*Problem*.
Set down the data again exactly. Pictures are not part of the copy.

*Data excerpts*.
*** Begin section ***

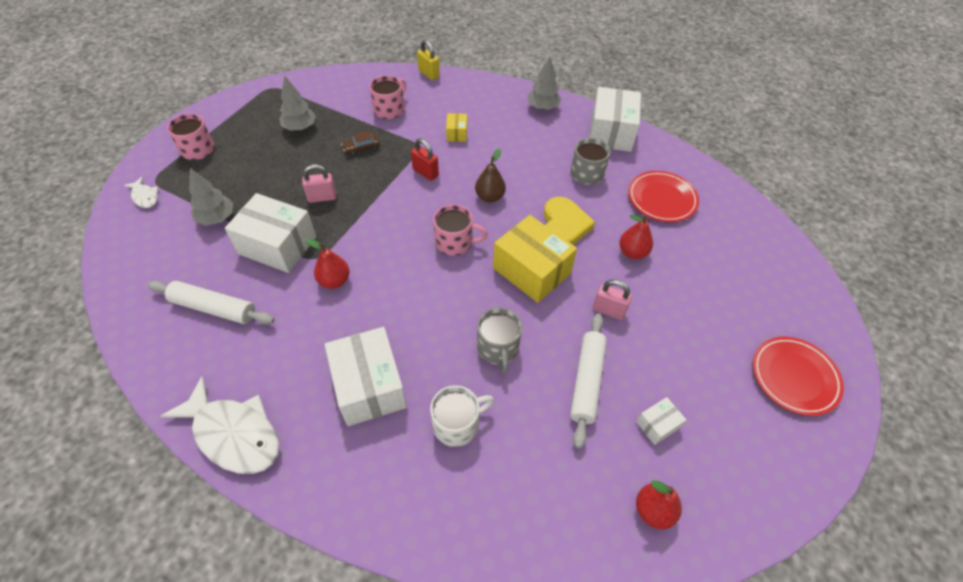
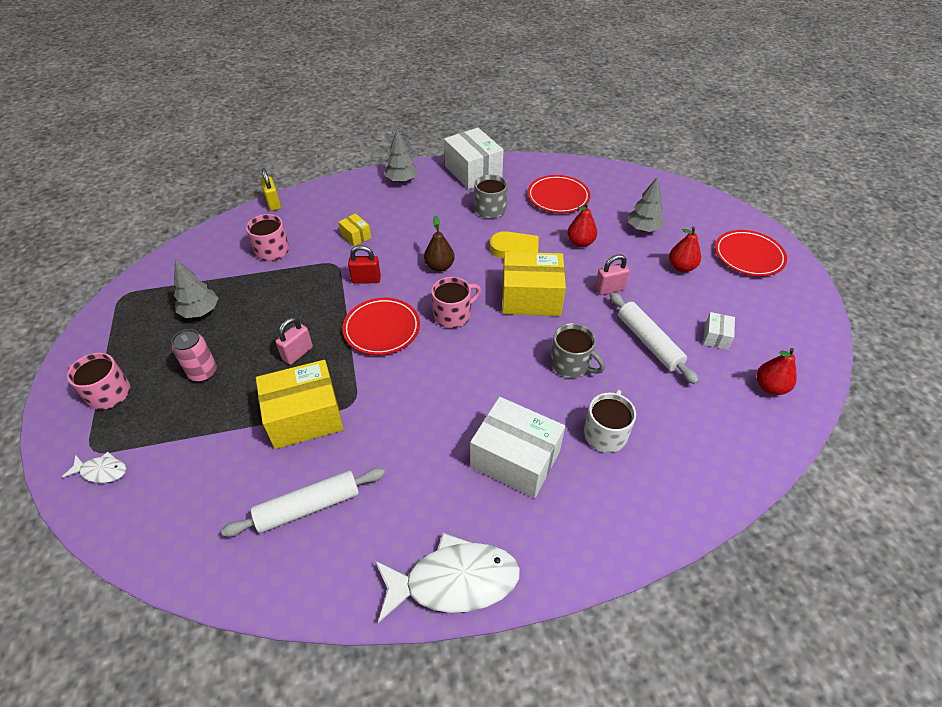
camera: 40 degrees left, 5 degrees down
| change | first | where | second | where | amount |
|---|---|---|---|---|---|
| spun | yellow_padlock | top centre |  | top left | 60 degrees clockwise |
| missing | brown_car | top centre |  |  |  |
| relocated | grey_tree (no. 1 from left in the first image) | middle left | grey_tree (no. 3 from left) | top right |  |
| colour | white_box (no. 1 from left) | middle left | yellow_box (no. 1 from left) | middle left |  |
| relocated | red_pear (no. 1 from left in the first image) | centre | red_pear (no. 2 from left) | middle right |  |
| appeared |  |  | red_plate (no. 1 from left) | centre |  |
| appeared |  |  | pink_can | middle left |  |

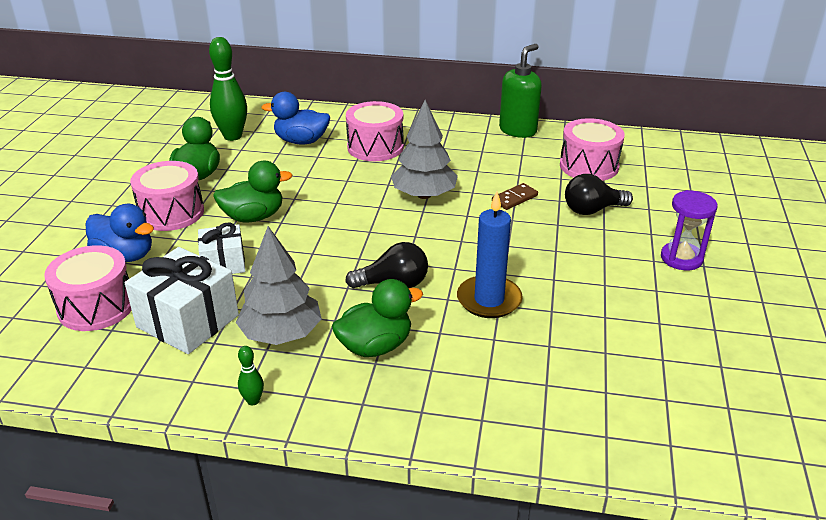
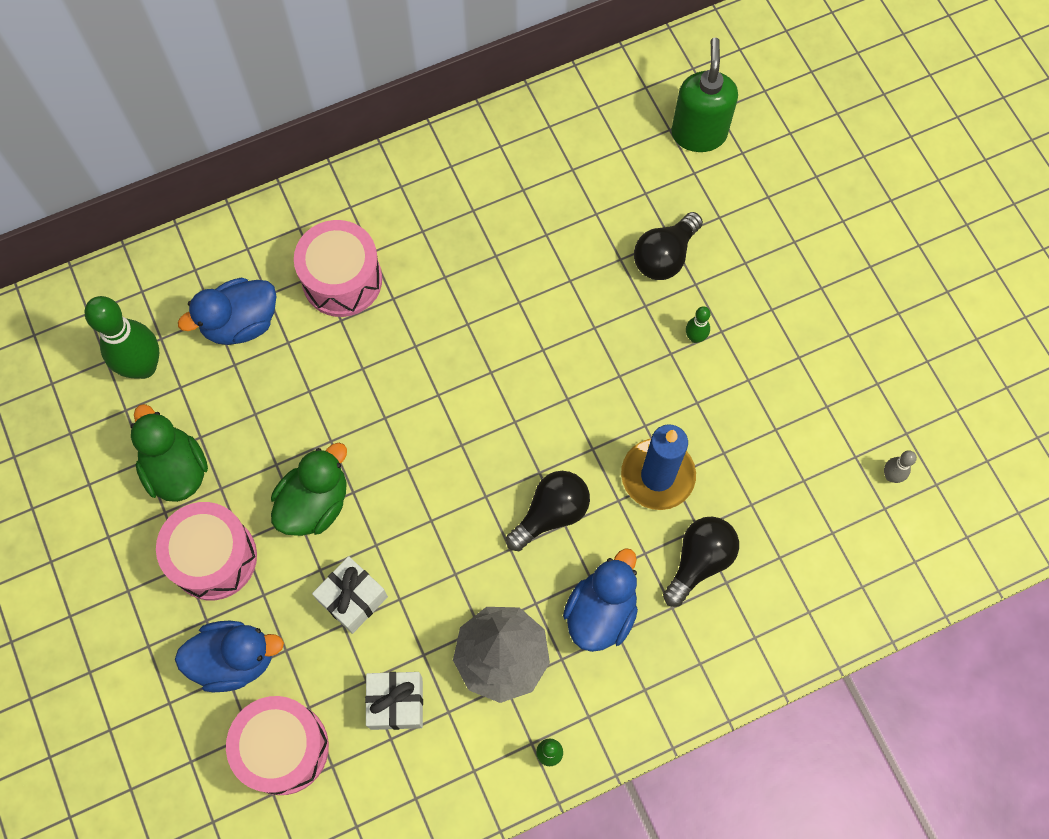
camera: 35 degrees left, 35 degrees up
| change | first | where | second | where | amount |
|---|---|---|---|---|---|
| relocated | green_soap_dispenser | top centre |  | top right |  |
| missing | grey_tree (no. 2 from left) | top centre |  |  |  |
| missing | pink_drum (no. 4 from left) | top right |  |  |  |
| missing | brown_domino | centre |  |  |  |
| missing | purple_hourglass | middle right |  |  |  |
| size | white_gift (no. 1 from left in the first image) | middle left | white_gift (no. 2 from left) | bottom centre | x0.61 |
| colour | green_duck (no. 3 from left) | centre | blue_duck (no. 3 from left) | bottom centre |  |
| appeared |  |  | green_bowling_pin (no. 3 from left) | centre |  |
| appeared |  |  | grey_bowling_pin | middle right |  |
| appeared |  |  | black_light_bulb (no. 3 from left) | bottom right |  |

*** End section ***

*Response for this exercise*.
camera: 40 degrees left, 5 degrees down
| change | first | where | second | where | amount |
|---|---|---|---|---|---|
| spun | yellow_padlock | top centre |  | top left | 60 degrees clockwise |
| missing | brown_car | top centre |  |  |  |
| relocated | grey_tree (no. 1 from left in the first image) | middle left | grey_tree (no. 3 from left) | top right |  |
| colour | white_box (no. 1 from left) | middle left | yellow_box (no. 1 from left) | middle left |  |
| relocated | red_pear (no. 1 from left in the first image) | centre | red_pear (no. 2 from left) | middle right |  |
| appeared |  |  | red_plate (no. 1 from left) | centre |  |
| appeared |  |  | pink_can | middle left |  |

camera: 35 degrees left, 35 degrees up
| change | first | where | second | where | amount |
|---|---|---|---|---|---|
| relocated | green_soap_dispenser | top centre |  | top right |  |
| missing | grey_tree (no. 2 from left) | top centre |  |  |  |
| missing | pink_drum (no. 4 from left) | top right |  |  |  |
| missing | brown_domino | centre |  |  |  |
| missing | purple_hourglass | middle right |  |  |  |
| size | white_gift (no. 1 from left in the first image) | middle left | white_gift (no. 2 from left) | bottom centre | x0.61 |
| colour | green_duck (no. 3 from left) | centre | blue_duck (no. 3 from left) | bottom centre |  |
| appeared |  |  | green_bowling_pin (no. 3 from left) | centre |  |
| appeared |  |  | grey_bowling_pin | middle right |  |
| appeared |  |  | black_light_bulb (no. 3 from left) | bottom right |  |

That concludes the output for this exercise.